__REQUIRED ACTION__
Would you please copy each line of the data in which the string "yellow" occurs?

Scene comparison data
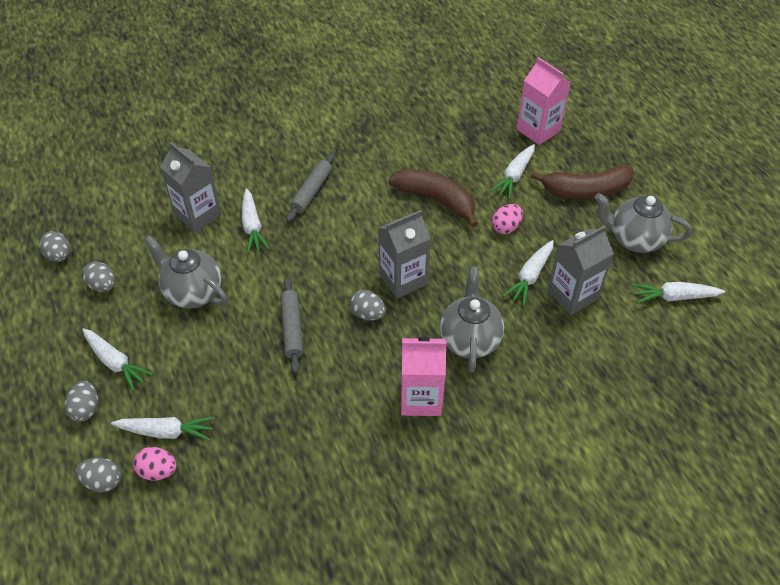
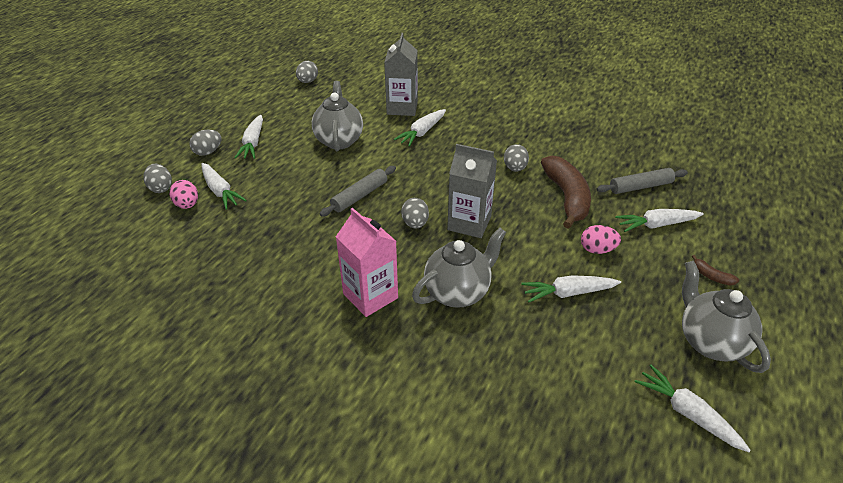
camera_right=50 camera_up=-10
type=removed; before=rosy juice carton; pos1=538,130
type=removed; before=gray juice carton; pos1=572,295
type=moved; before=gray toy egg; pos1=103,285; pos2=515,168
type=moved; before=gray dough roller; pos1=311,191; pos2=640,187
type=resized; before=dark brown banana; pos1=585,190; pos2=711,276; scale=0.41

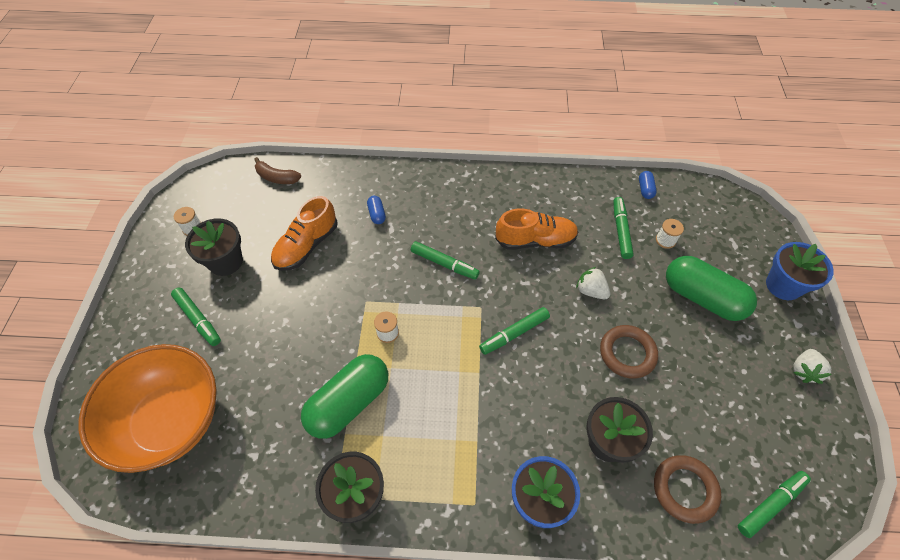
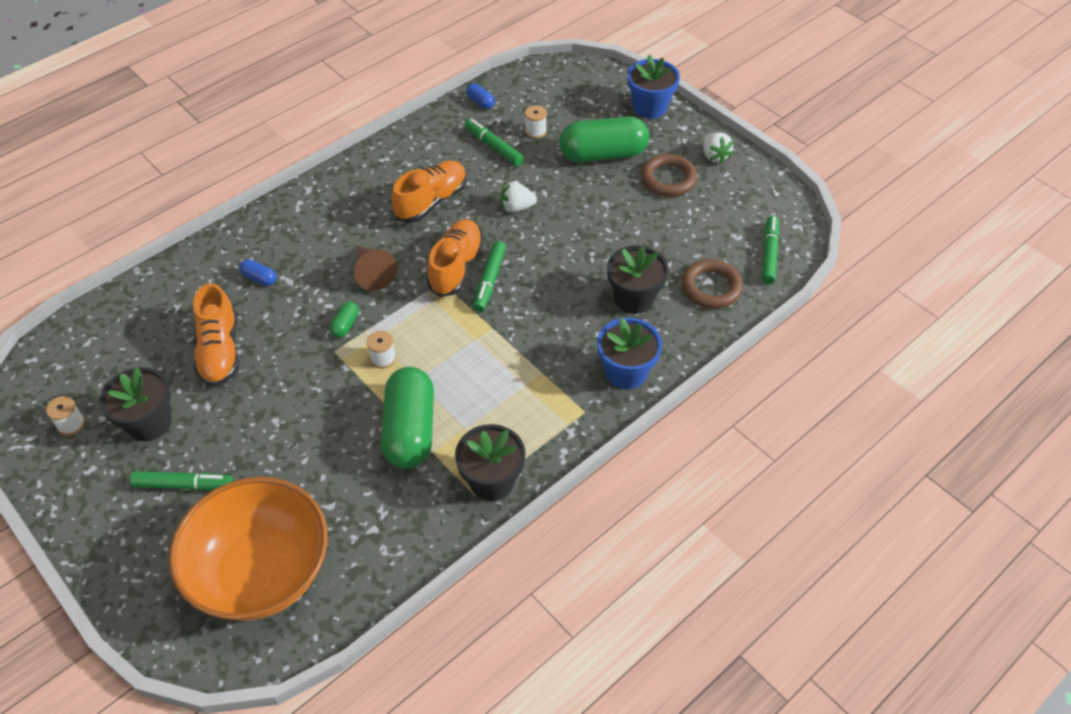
camera_right=-45 camera_up=-5
type=removed; before=dark brown banana; pos1=277,177
type=added; after=leaf-green capsule; pos2=345,325
type=added; after=orange shoe; pos2=456,267
type=moved; before=dark brown hoop; pos1=627,353; pos2=668,179
type=replaced; before=leaf-green marker; after=dark brown solid cone; pos1=444,264; pos2=372,273

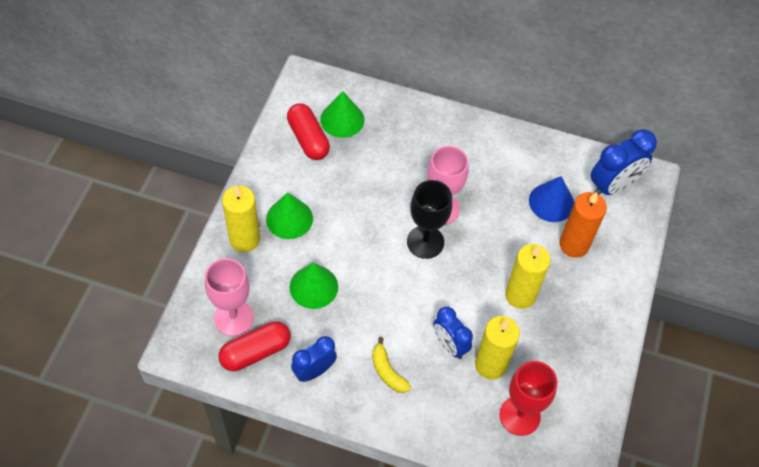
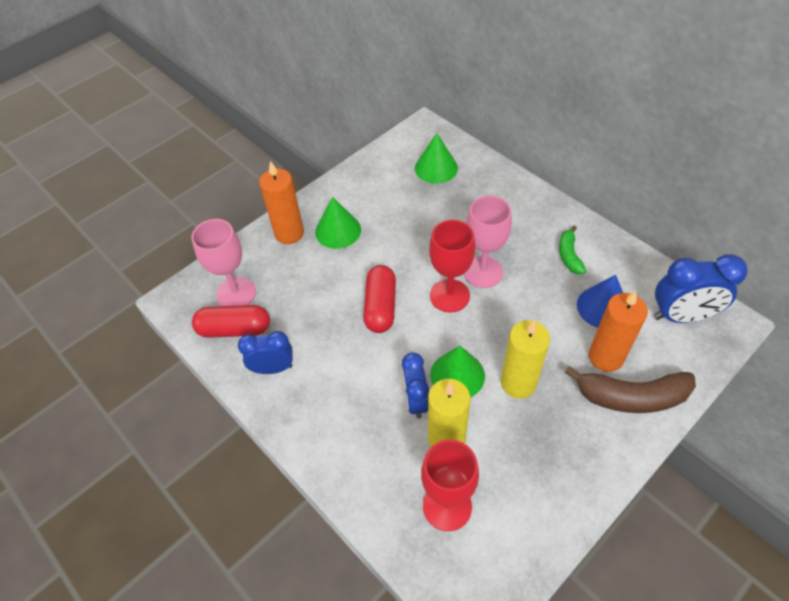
camera_right=35 camera_up=-5
type=removed; before=yellow banana; pos1=387,371
type=added; after=leaf-green banana; pos2=569,255
type=added; after=dark brown banana; pos2=631,397
type=moved; before=red capsule; pos1=308,139; pos2=380,307
type=moved; before=leaf-green solid cone; pos1=313,287; pos2=457,375
type=recoloured; before=yellow candle; after=orange candle; pos1=244,239; pos2=289,233
type=recoloured; before=jet-black goblet; after=red goblet; pos1=425,242; pos2=449,295

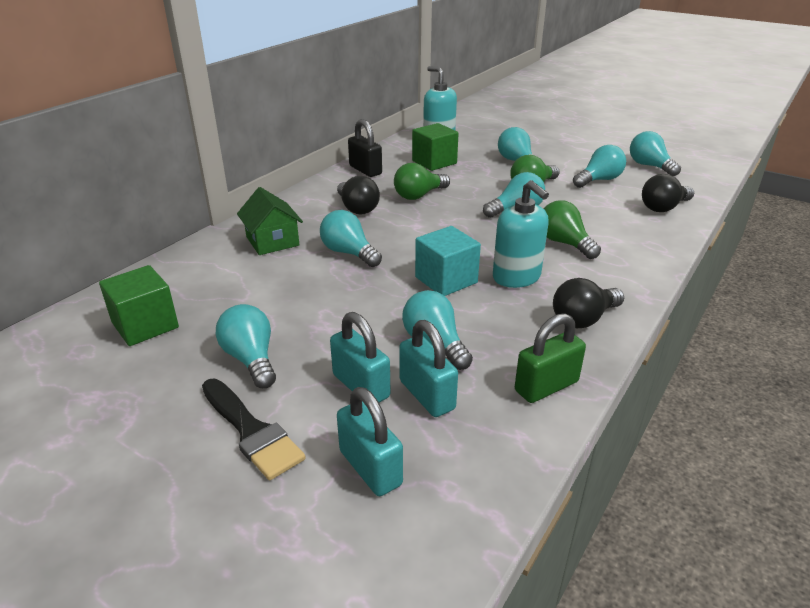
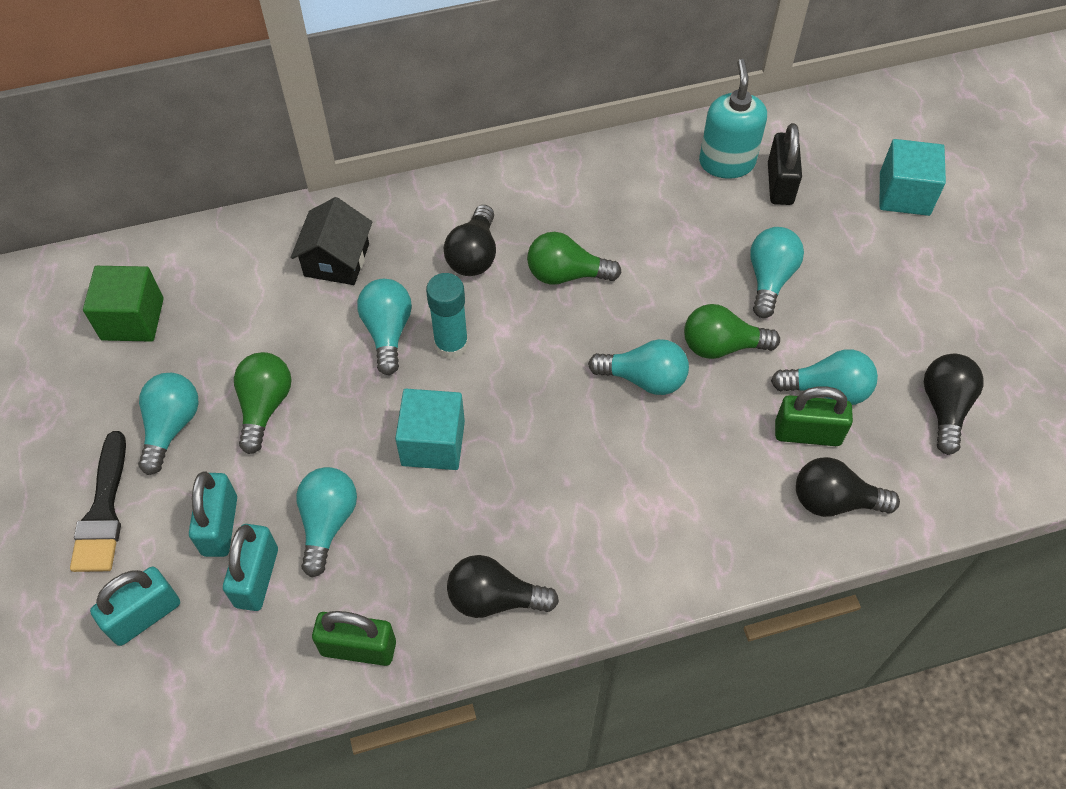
camera_right=40 camera_up=25
type=removed; before=leaf-green solid cube; pos1=434,162
type=removed; before=aqua soap dispenser; pos1=516,277
type=added; after=aqua glue stick; pos2=451,344
type=added; after=leaf-green lock; pos2=807,433
type=added; after=aqua solid cube; pos2=904,194
type=moved; before=jet-black lock; pos1=365,170; pos2=780,184
type=moved; before=leaf-green lightbulb; pos1=564,243; pos2=264,406
type=recoloured; before=leaf-green cottage; after=jet-black cottage; pos1=272,241; pos2=337,260
type=recoloured; before=aqua lightbulb; after=jet-black lightbulb; pos1=649,166; pos2=944,407
type=turned; before=aqua lock; pos1=370,468; pos2=144,616; turn=45

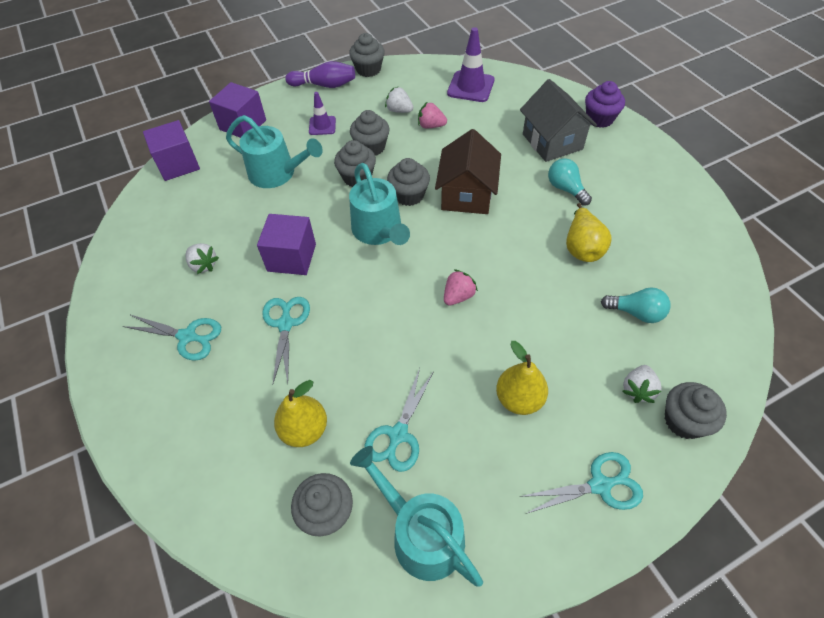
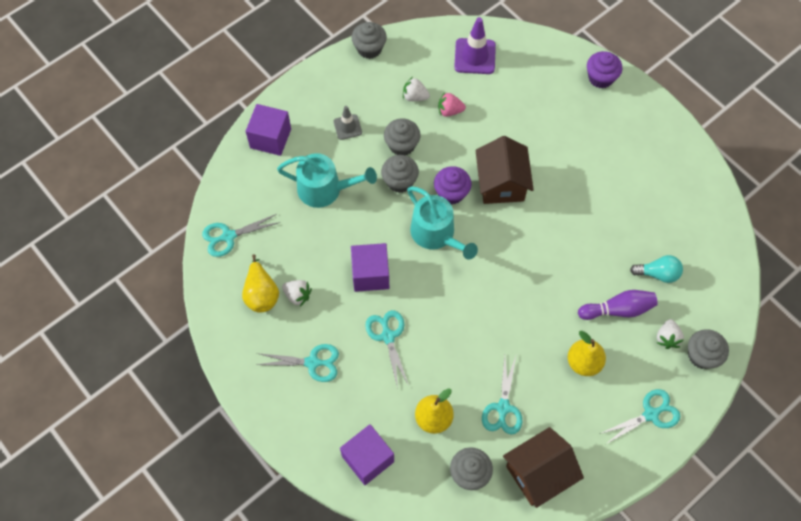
camera_right=-15 camera_up=10
type=removed; before=rosy toy strawberry; pos1=458,296
type=removed; before=gray cottage; pos1=552,142
type=removed; before=aqua lightbulb; pos1=566,189
type=added; after=aqua shears; pos2=228,236
type=moved; before=royal purple solid cube; pos1=178,164; pos2=368,459
type=moved; before=royal purple tenpin; pos1=324,85; pos2=618,309
type=moved; before=yellow toy pear; pos1=582,247; pos2=261,294
type=replaced; before=aqua watering pot; after=dark brown cottage; pos1=422,534; pos2=538,473
type=recoloured; before=royal purple safety cone; after=gray safety cone; pos1=322,126; pos2=347,127
type=recoloured; before=gray cupcake; after=royal purple cupcake; pos1=409,195; pos2=451,193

__COMPLETED EXERCISE__
type=removed; before=yellow banana; pos1=387,371
type=recoloured; before=yellow candle; after=orange candle; pos1=244,239; pos2=289,233
type=moved; before=yellow toy pear; pos1=582,247; pos2=261,294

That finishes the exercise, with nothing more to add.